● **Exercise prompt**: Which lines below hold the word "ruler"? Copy all of them.

● **Listed entries**:
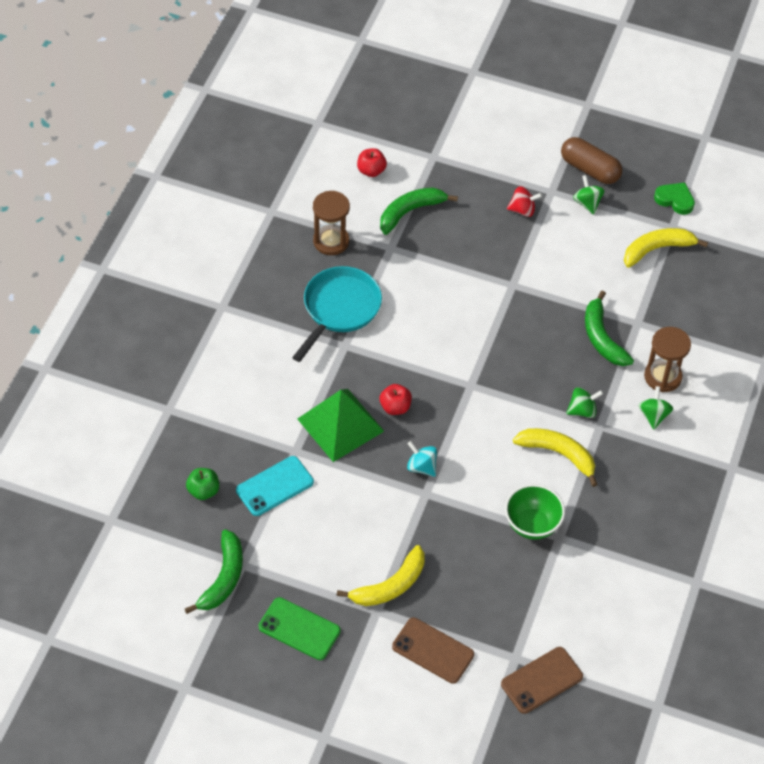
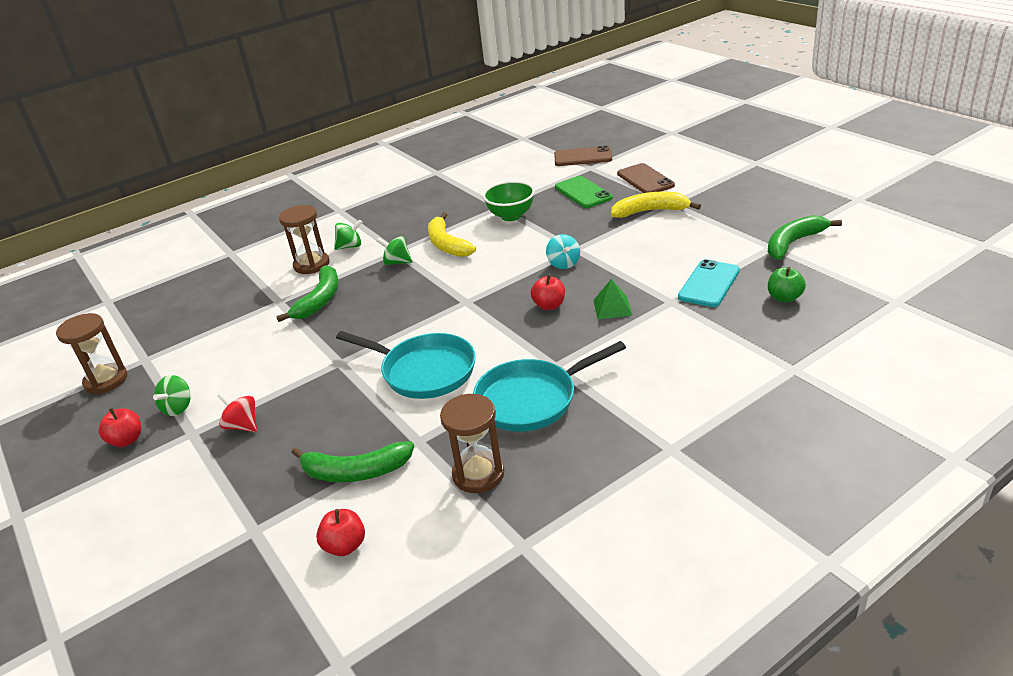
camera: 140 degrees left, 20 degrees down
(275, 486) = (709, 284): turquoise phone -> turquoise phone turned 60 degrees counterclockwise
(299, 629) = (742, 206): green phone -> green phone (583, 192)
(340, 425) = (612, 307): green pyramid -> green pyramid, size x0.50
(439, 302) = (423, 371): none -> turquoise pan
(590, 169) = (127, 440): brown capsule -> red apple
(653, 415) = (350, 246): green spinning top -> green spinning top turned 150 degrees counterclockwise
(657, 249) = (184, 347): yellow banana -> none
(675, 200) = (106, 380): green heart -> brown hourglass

...

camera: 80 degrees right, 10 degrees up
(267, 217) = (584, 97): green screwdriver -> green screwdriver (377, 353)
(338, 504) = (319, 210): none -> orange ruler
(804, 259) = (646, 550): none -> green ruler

* * *

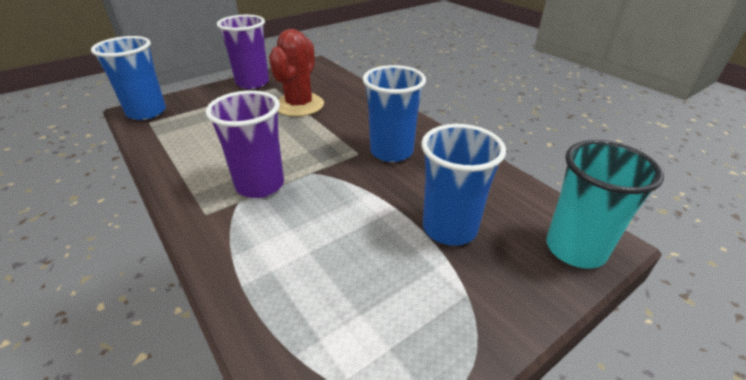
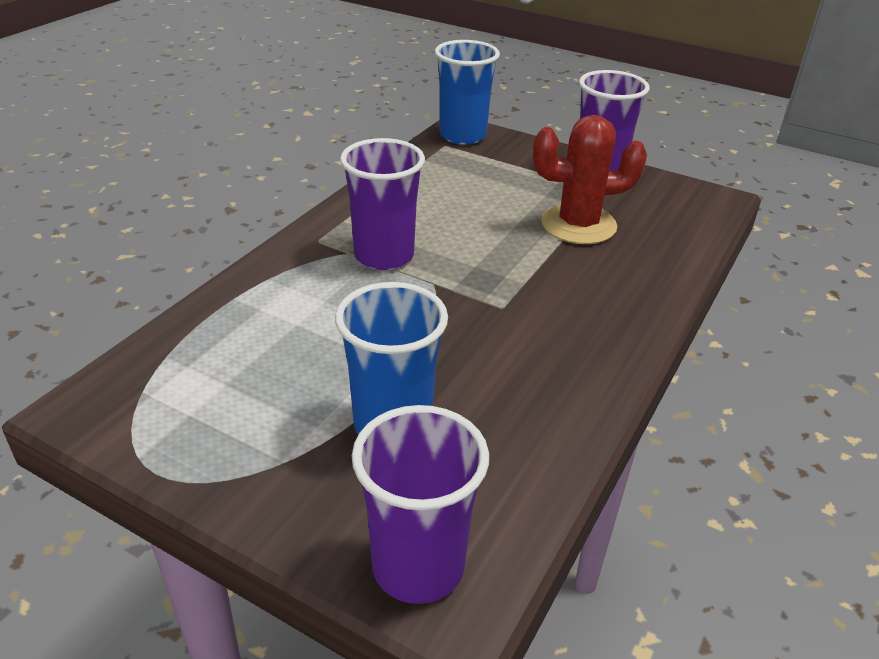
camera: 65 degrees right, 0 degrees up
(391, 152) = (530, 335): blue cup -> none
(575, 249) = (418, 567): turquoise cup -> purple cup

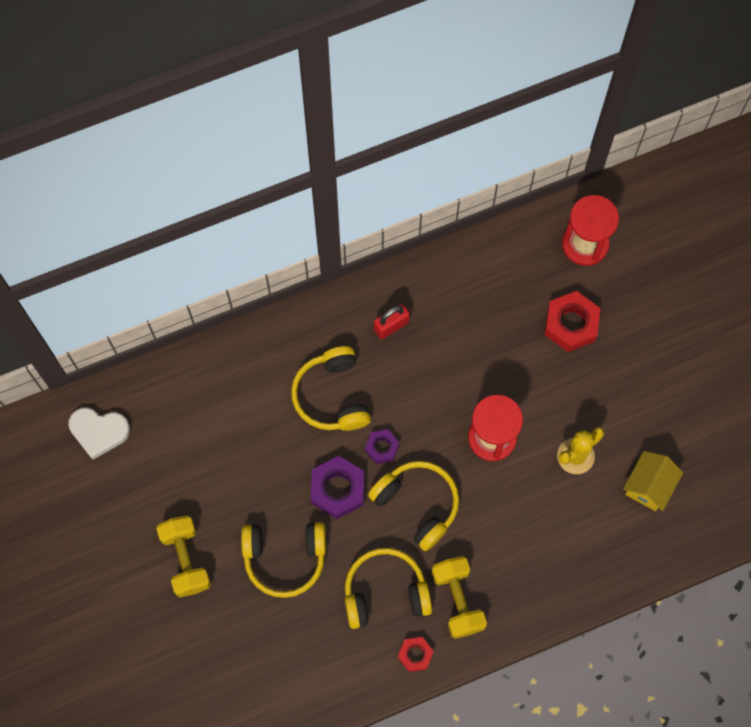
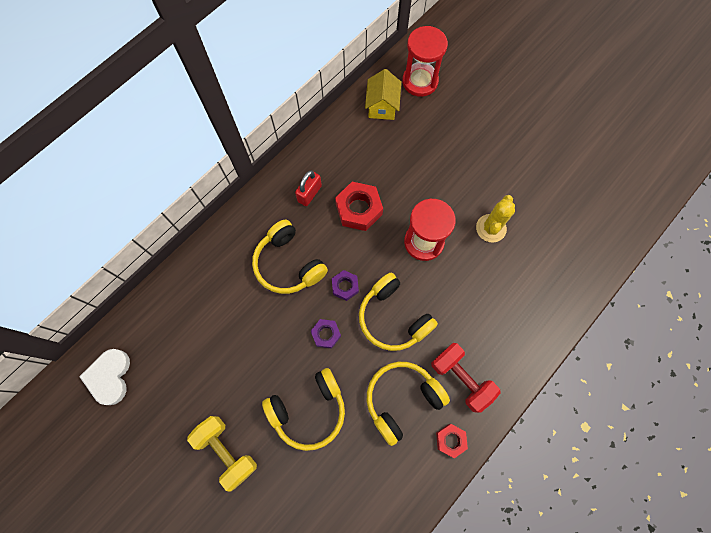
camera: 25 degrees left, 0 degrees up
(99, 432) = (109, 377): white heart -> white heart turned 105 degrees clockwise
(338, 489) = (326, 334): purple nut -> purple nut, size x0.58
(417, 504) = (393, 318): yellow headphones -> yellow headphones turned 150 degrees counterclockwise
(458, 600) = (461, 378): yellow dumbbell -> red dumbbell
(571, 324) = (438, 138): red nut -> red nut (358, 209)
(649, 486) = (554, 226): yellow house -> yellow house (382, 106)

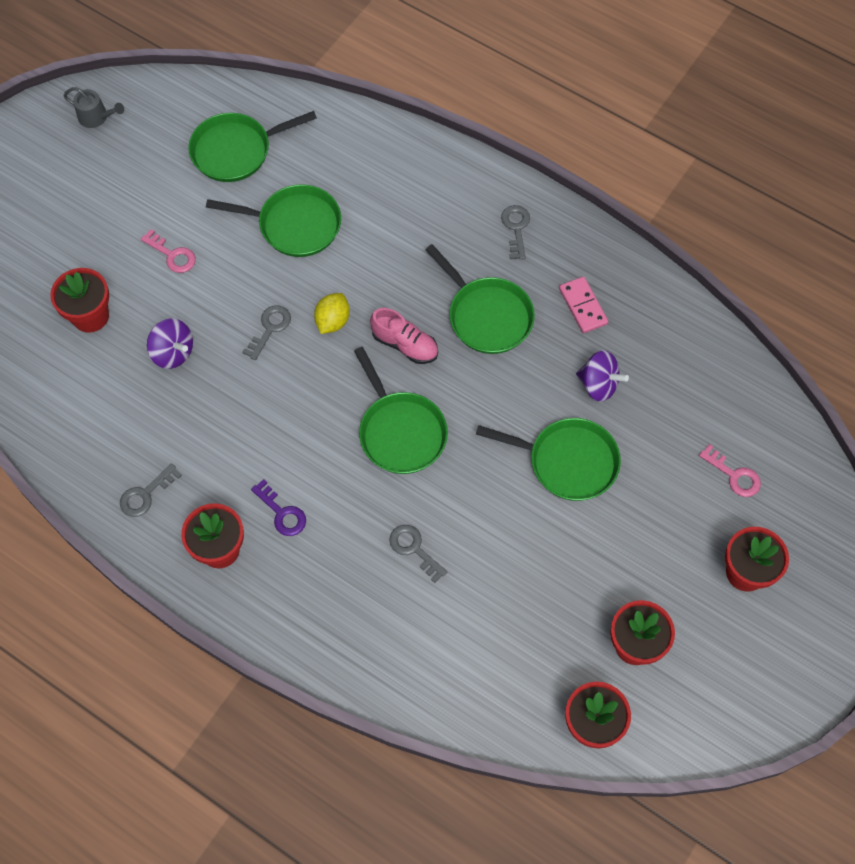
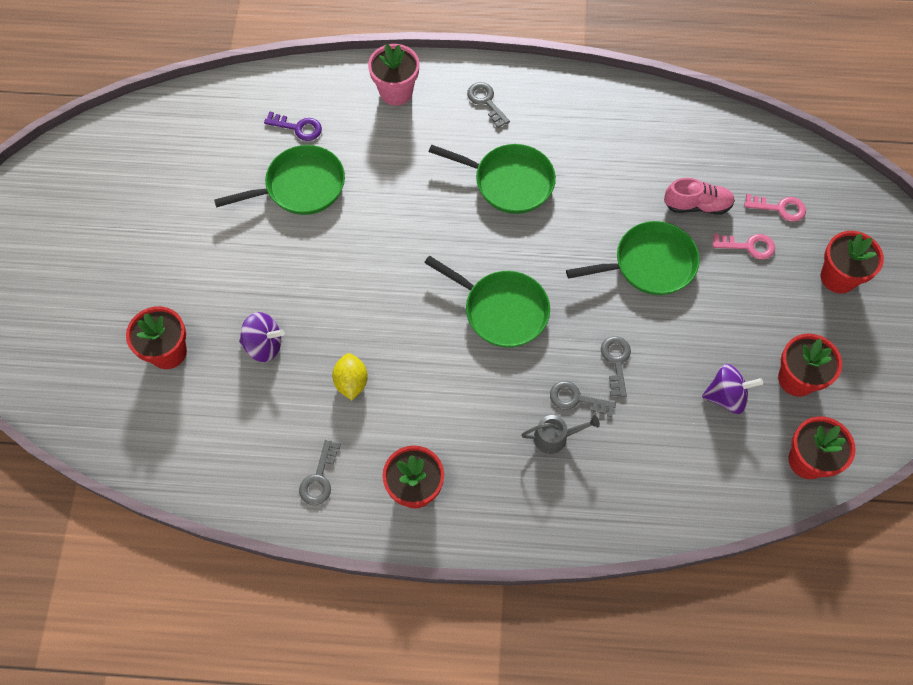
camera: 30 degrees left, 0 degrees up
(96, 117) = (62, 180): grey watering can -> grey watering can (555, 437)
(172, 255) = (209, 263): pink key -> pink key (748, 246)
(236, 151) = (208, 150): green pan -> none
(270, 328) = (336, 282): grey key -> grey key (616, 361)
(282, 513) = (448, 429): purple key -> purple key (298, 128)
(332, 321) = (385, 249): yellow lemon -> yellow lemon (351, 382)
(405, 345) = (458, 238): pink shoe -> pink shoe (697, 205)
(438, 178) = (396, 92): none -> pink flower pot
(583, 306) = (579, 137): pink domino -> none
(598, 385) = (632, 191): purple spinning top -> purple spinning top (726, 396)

● **Expected answer**:
(338, 504) = (319, 210): none -> orange ruler
(804, 259) = (646, 550): none -> green ruler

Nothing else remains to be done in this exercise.